**What you have to do**
Whenever a line in the records below contains "black", pick it out.

Content starts

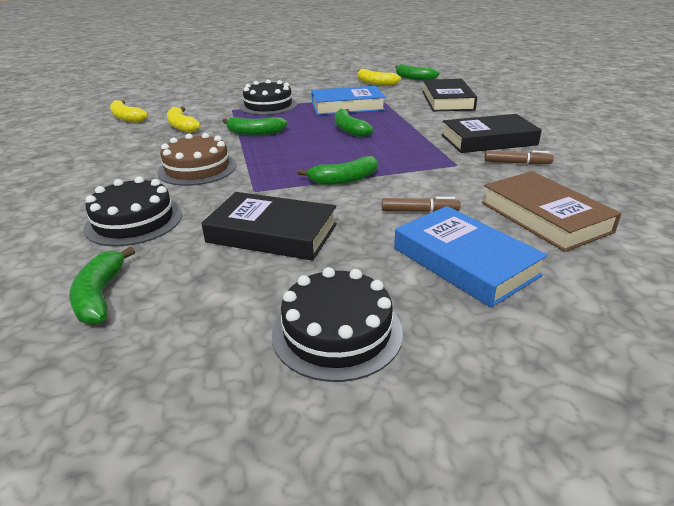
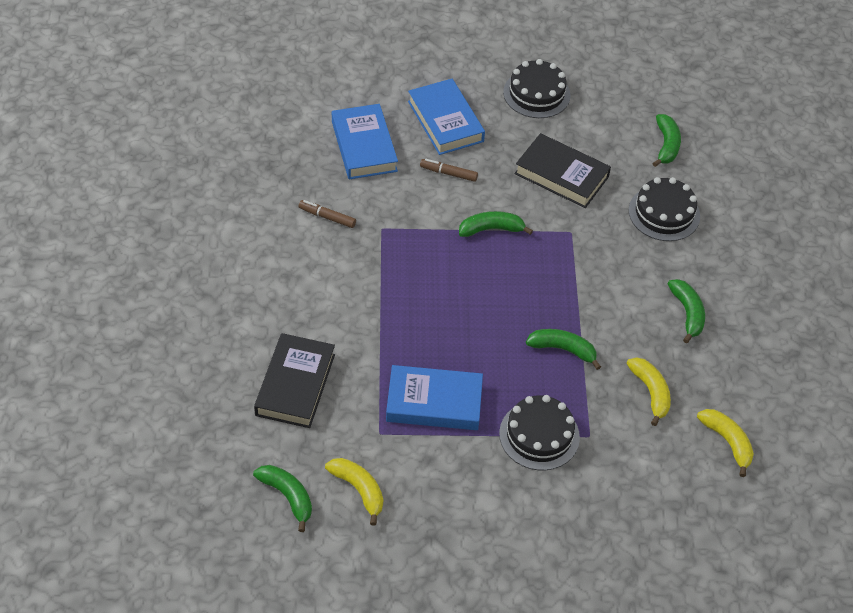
camera: 170 degrees left, 20 degrees up
(197, 168) = (622, 282): brown cake -> none
(349, 130) = (455, 328): green banana -> green banana (687, 313)
(488, 140) = (321, 265): black book -> none
(544, 217) = (364, 146): brown book -> blue book

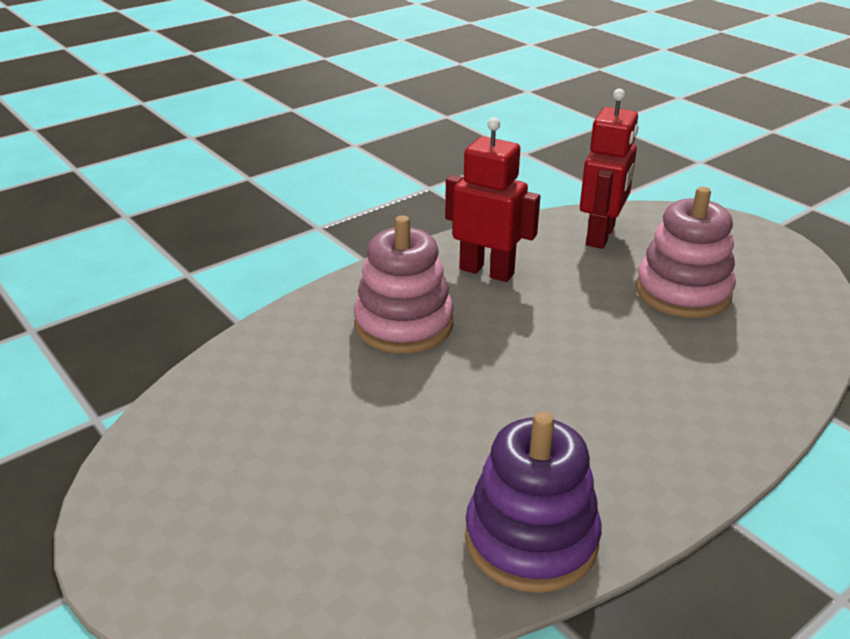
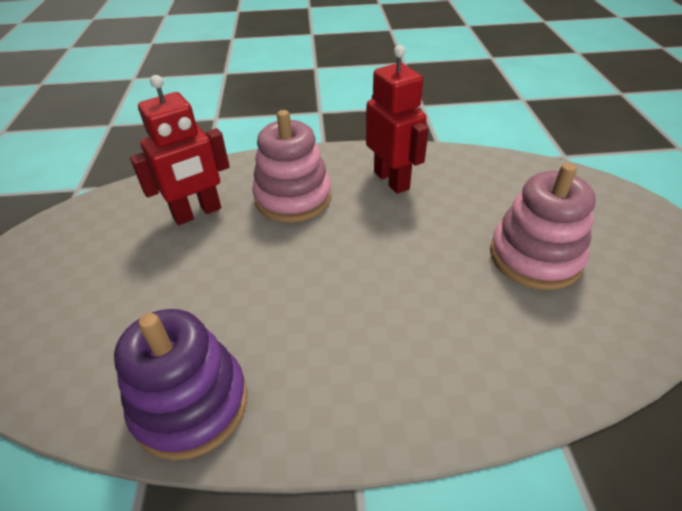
camera: 35 degrees right, 10 degrees up
(601, 236) = (512, 183): red robot -> red robot (197, 213)

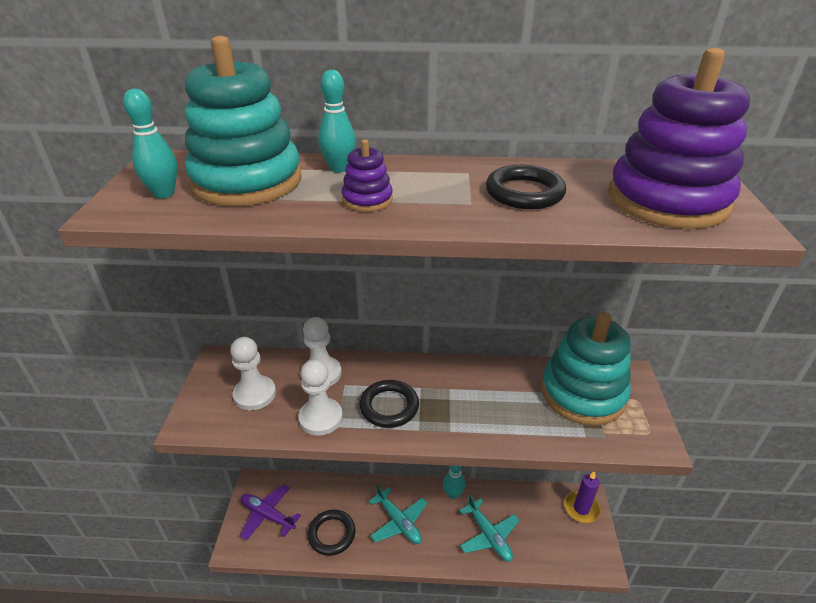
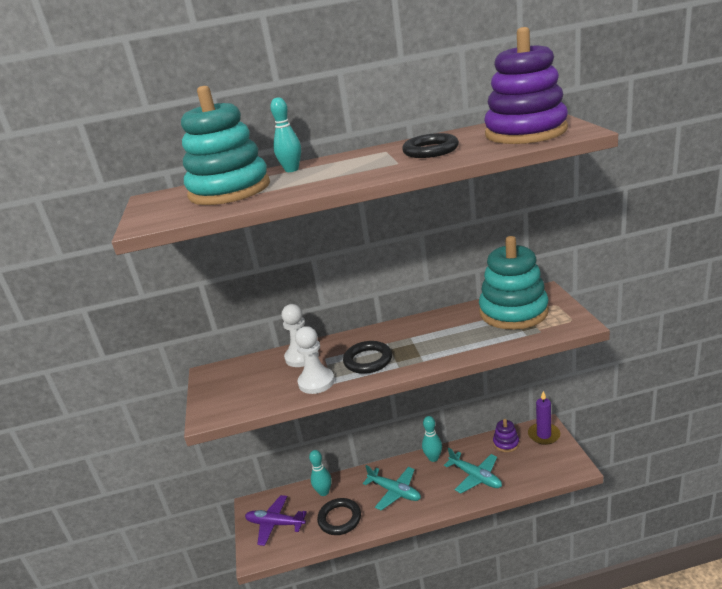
camera: 10 degrees left, 10 degrees down
(164, 194) = (173, 209): turquoise bowling pin -> turquoise bowling pin (324, 492)
(255, 394) = (253, 384): white pawn -> none
(367, 200) = (325, 178): purple stacking toy -> purple stacking toy (506, 443)

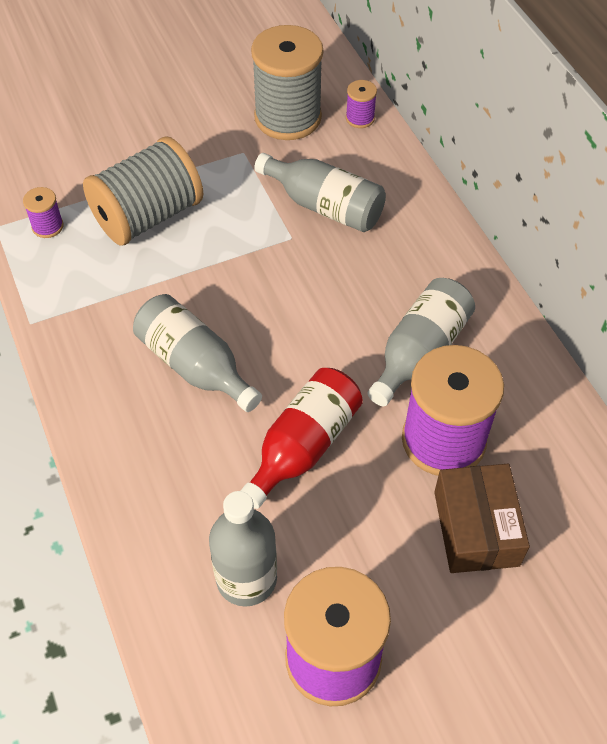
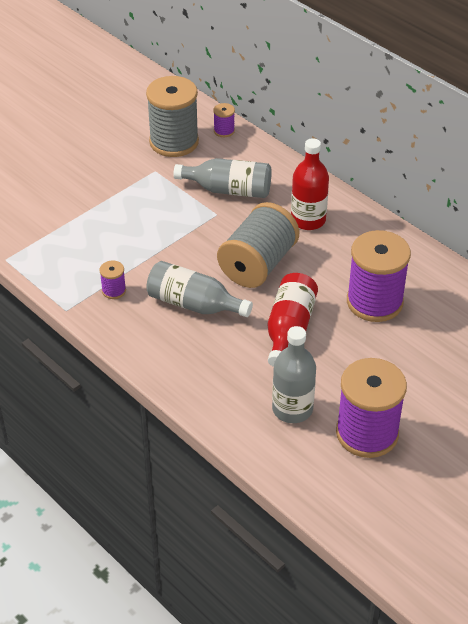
camera: 20 degrees left, 10 degrees down
(47, 226) = (42, 250): purple spool -> purple spool (114, 290)
(148, 216) = (110, 226): grey spool -> grey spool (258, 264)
(409, 282) = (308, 220): none -> red bottle
(419, 352) = (335, 258): grey bottle -> none
(476, 528) = (417, 342): brown box -> none

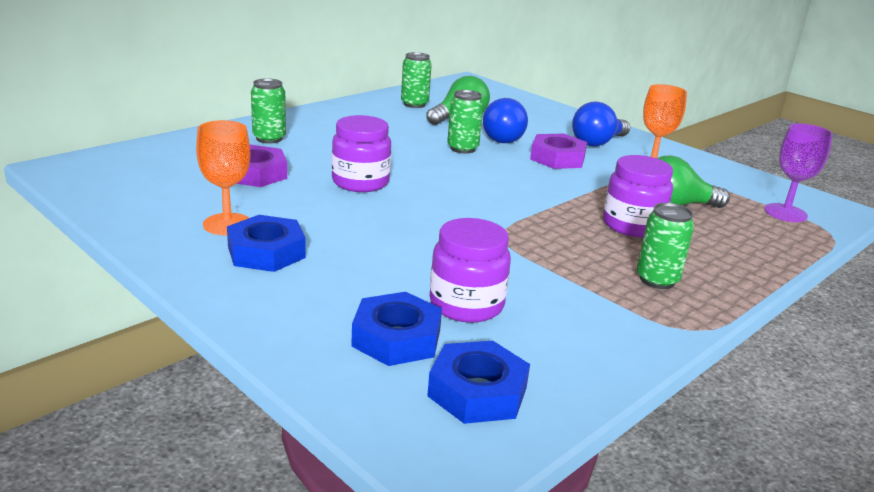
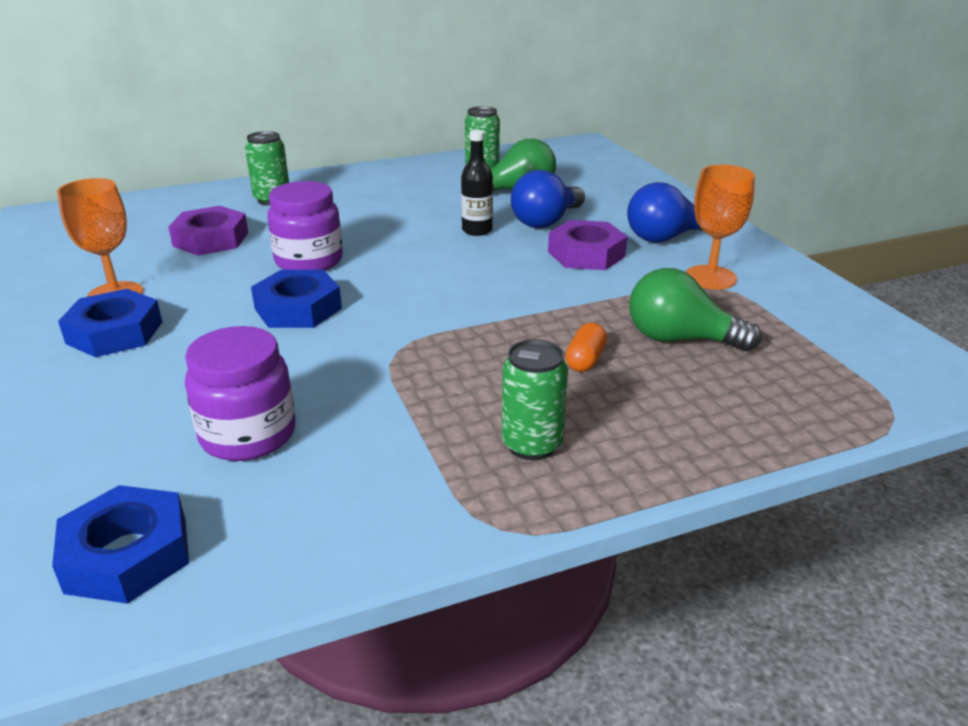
camera: 25 degrees right, 5 degrees up
(396, 338) = (122, 463): blue nut -> blue nut (298, 308)
(462, 148) = (477, 230): green can -> black bottle
(632, 225) = (585, 360): purple jar -> orange capsule
(785, 213) = (849, 373): purple goblet -> none

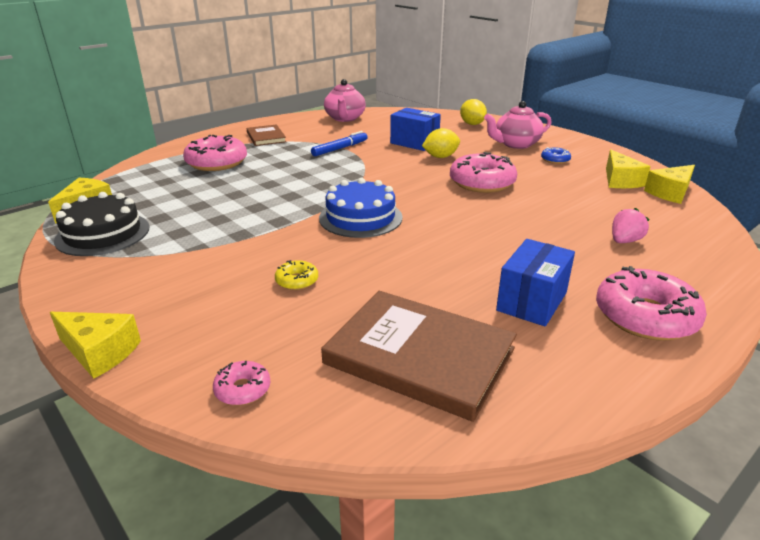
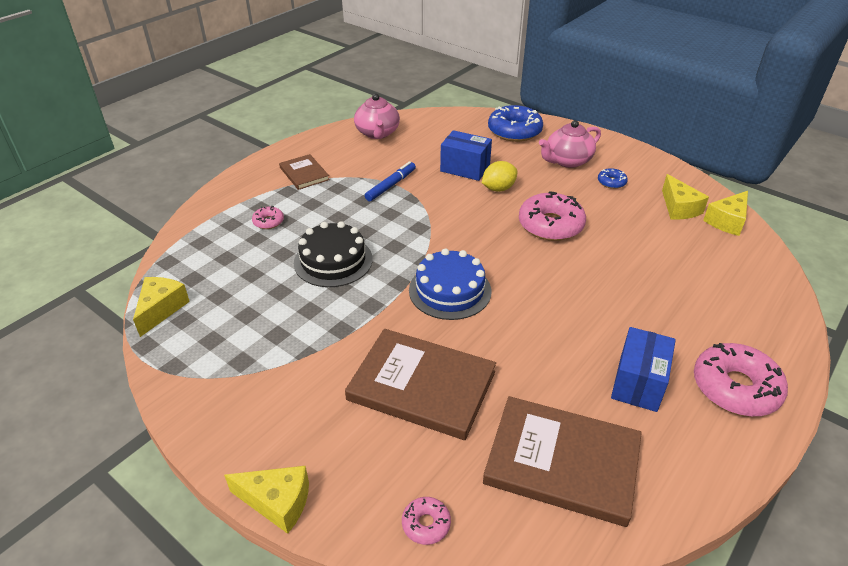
camera: 10 degrees left, 10 degrees up
(103, 234) = (199, 346): black cake -> black cake (333, 261)
(217, 163) = (268, 222): pink donut -> pink donut, size x0.48
(297, 281) = (421, 386): yellow donut -> brown book
(472, 124) = (514, 131): yellow lemon -> blue donut
(624, 241) = (700, 294): pink strawberry -> none

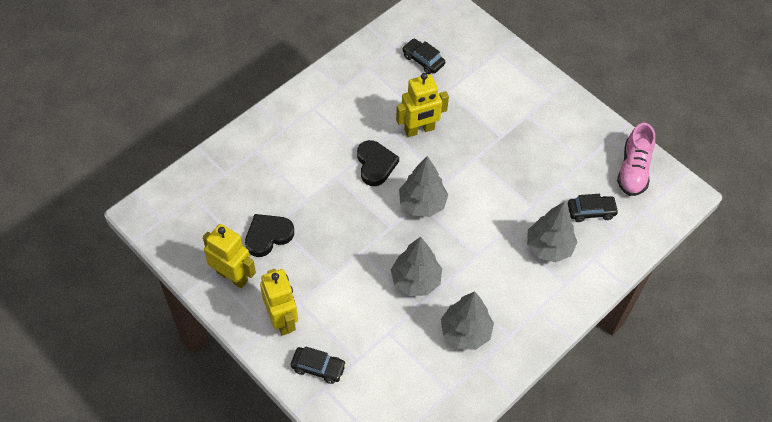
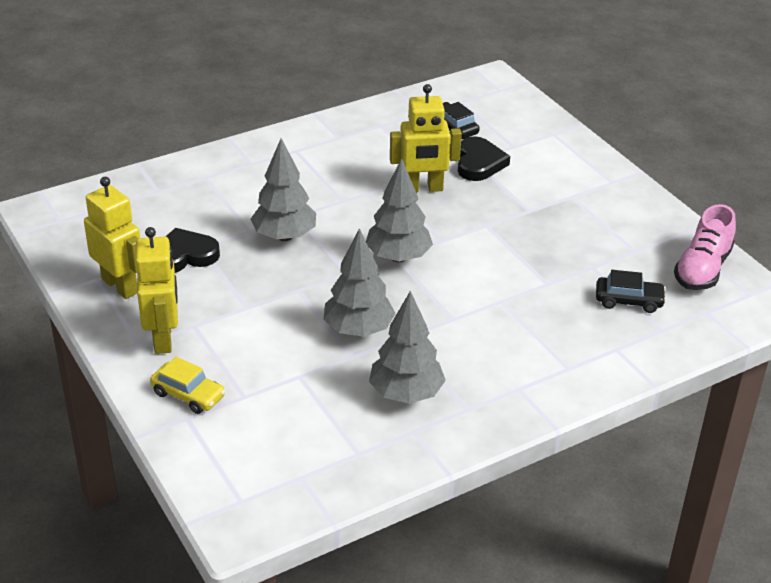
camera: 15 degrees right, 20 degrees down
(318, 367) = (188, 395): black car -> yellow car
(375, 164) = (352, 211): black heart -> black heart (479, 163)
(549, 247) = (556, 327): grey tree -> grey tree (284, 236)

Content ends

**Result**
(488, 140) = (321, 265): black book -> none
(462, 148) = (477, 230): green can -> black bottle
(103, 234) = (199, 346): black cake -> black cake (333, 261)
(318, 367) = (188, 395): black car -> yellow car
(375, 164) = (352, 211): black heart -> black heart (479, 163)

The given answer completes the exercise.